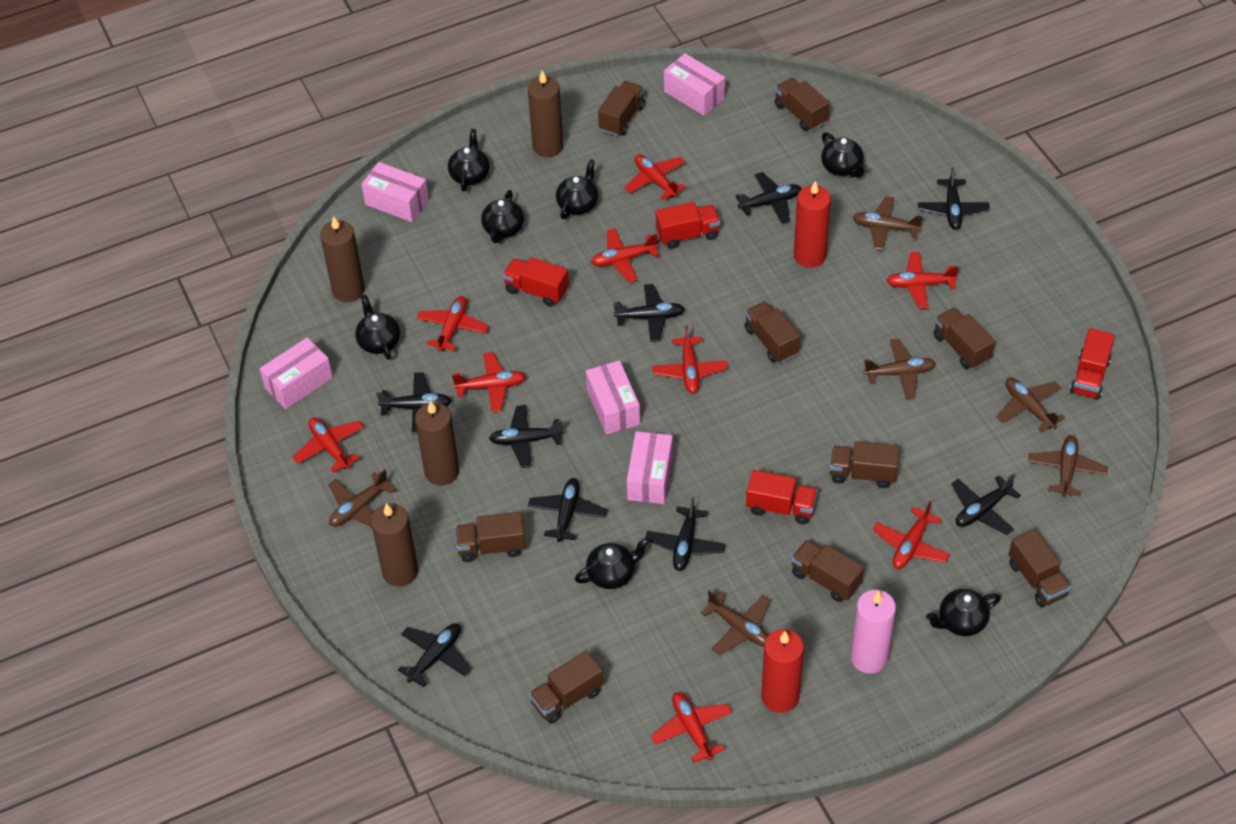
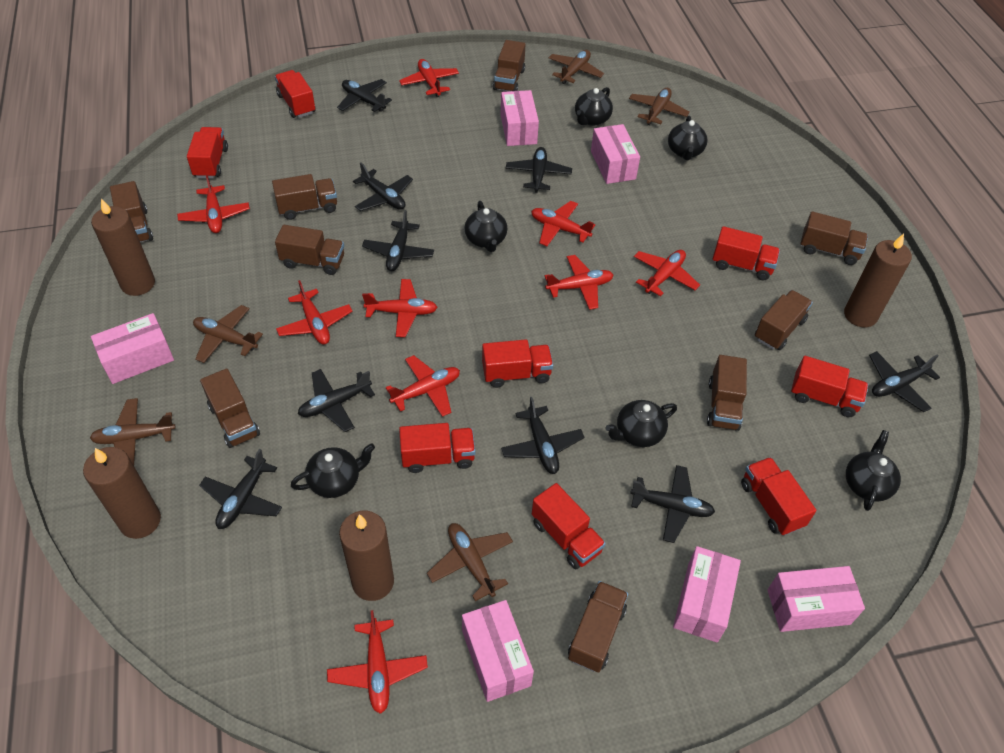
black teapot: 7 -> 6
brown plane: 6 -> 5
pink box: 5 -> 6
pink candle: 1 -> 0
red candle: 2 -> 0
red truck: 4 -> 8

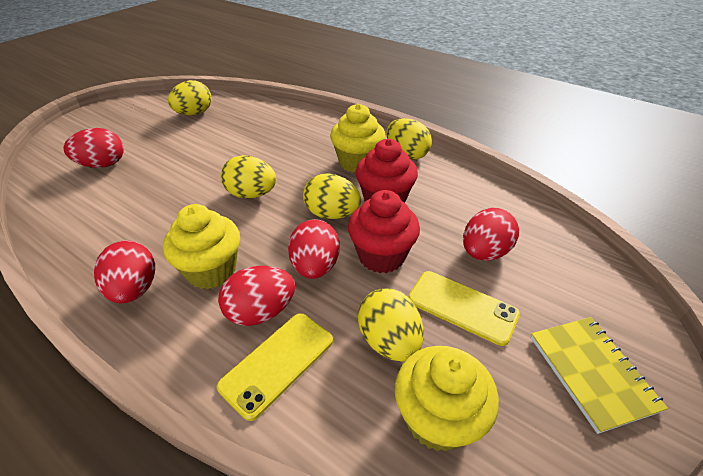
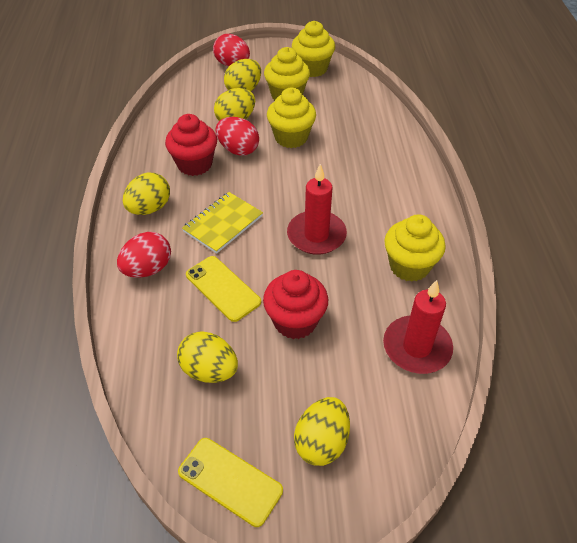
red candle: 0 -> 2
red egg: 5 -> 3
yellow cupcake: 3 -> 4

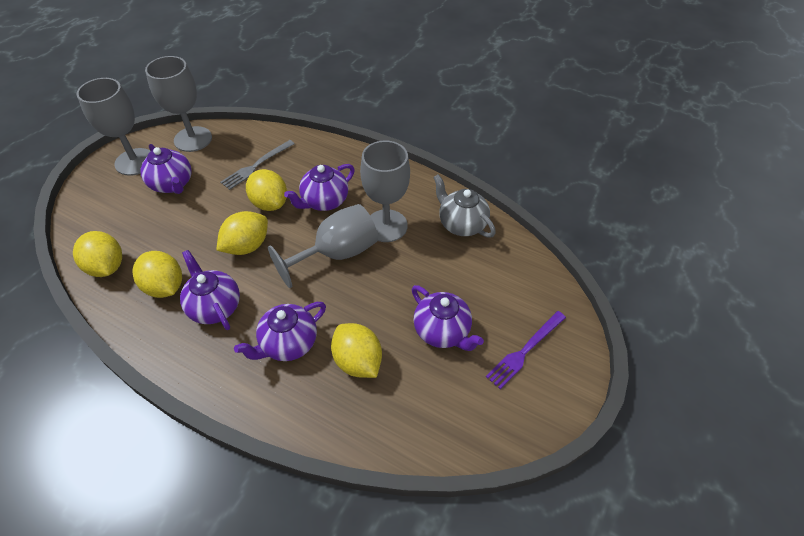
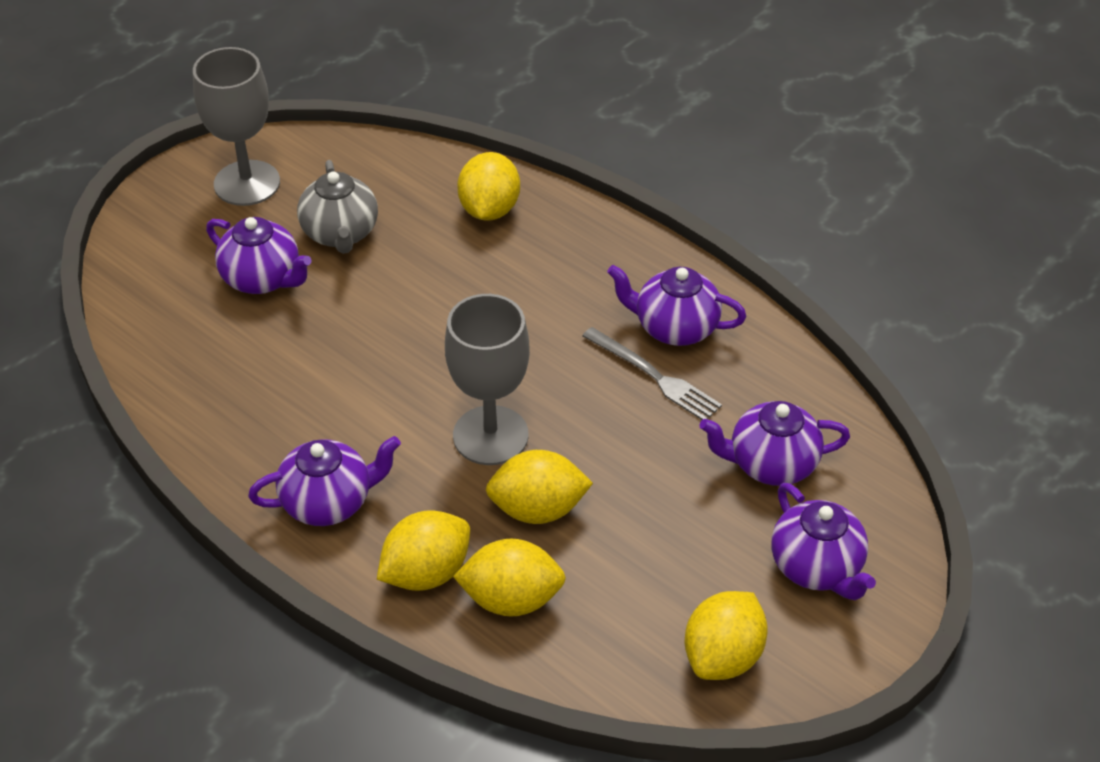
grey goblet: 4 -> 2
purple fork: 1 -> 0

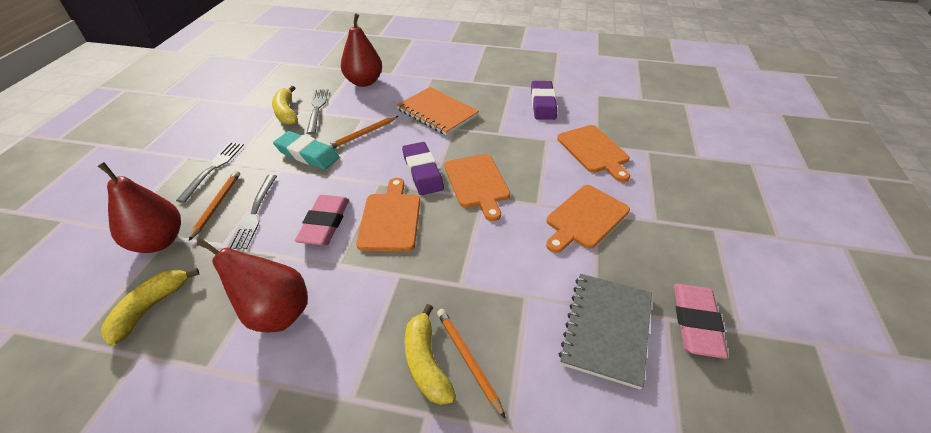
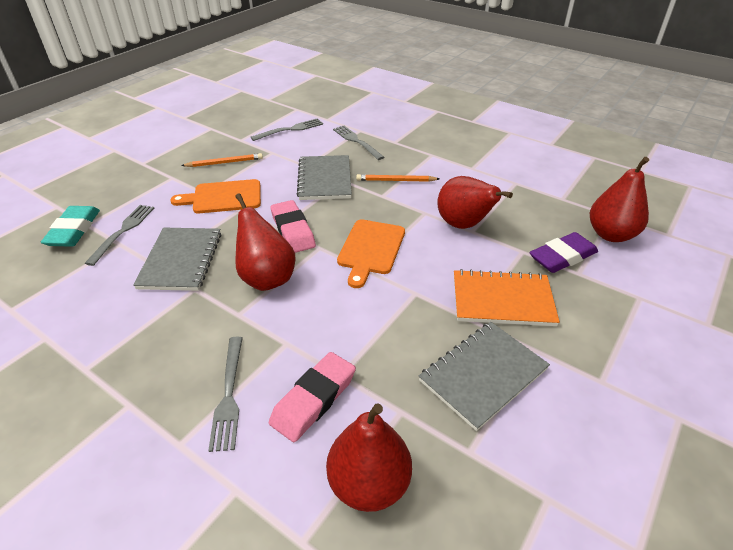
grey fork: 3 -> 4
grey notebook: 1 -> 3
orange cutting board: 4 -> 2
orange pencil: 3 -> 2
purple eraser: 2 -> 1
red pear: 3 -> 4
yellow banana: 3 -> 0

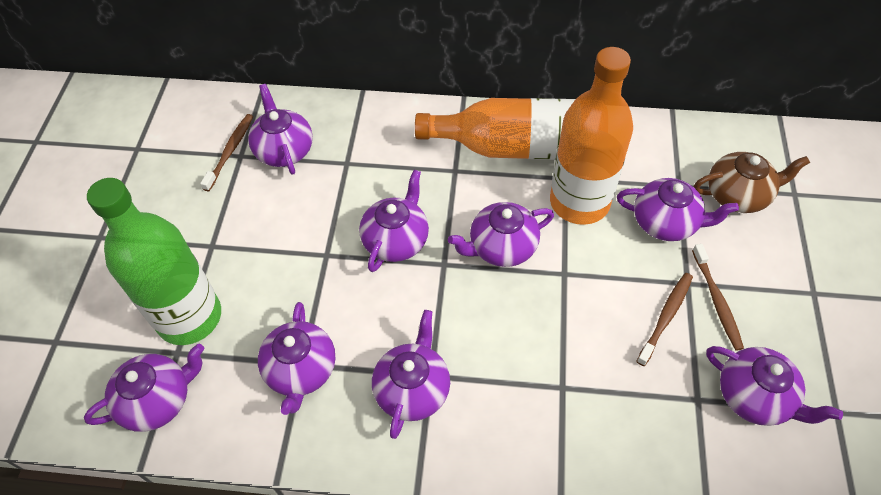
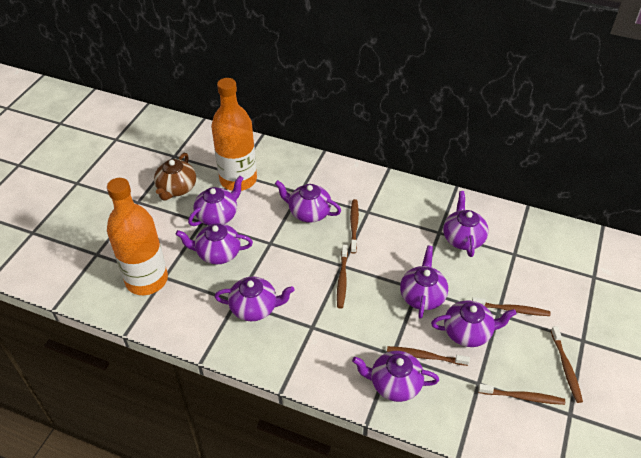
brown toothbrush: 3 -> 6
green bottle: 1 -> 0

* _WHAT THE EXERCISE ASKS_:
Could you repeat, exactly and with nothing else, the lines from the one containing "red egg: 5 -> 3" through the last line of the records above, leaving out the pictures?

* _RESULT FOR THIS TASK_:
red egg: 5 -> 3
yellow cupcake: 3 -> 4

grey goblet: 4 -> 2
purple fork: 1 -> 0

grey fork: 3 -> 4
grey notebook: 1 -> 3
orange cutting board: 4 -> 2
orange pencil: 3 -> 2
purple eraser: 2 -> 1
red pear: 3 -> 4
yellow banana: 3 -> 0

brown toothbrush: 3 -> 6
green bottle: 1 -> 0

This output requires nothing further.